**Problem statement:**
Look through the data below for the line with "camera: 15 degrees right, 0 degrees up", and transcribe it exactly together with each line after it up to and including the line with "none -> grey car [322,282,384,357]". Give nothing else.

[Entries taken from a collection]
+++
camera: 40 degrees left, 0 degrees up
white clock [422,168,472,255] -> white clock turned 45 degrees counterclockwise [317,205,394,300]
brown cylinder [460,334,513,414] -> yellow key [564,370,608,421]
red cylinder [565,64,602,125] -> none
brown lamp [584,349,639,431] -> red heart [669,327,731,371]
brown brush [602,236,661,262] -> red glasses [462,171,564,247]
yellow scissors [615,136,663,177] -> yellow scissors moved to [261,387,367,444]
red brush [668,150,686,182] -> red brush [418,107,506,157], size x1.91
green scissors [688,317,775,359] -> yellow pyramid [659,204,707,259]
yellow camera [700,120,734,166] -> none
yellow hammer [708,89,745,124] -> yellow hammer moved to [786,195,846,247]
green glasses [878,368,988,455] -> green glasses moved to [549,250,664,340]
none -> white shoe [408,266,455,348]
+++
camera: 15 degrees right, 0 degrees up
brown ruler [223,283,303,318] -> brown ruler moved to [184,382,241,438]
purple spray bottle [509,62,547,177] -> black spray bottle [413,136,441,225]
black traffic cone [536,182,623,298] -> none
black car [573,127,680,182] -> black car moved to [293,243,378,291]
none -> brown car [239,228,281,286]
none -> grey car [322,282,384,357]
+++
**The completed task:**
camera: 15 degrees right, 0 degrees up
brown ruler [223,283,303,318] -> brown ruler moved to [184,382,241,438]
purple spray bottle [509,62,547,177] -> black spray bottle [413,136,441,225]
black traffic cone [536,182,623,298] -> none
black car [573,127,680,182] -> black car moved to [293,243,378,291]
none -> brown car [239,228,281,286]
none -> grey car [322,282,384,357]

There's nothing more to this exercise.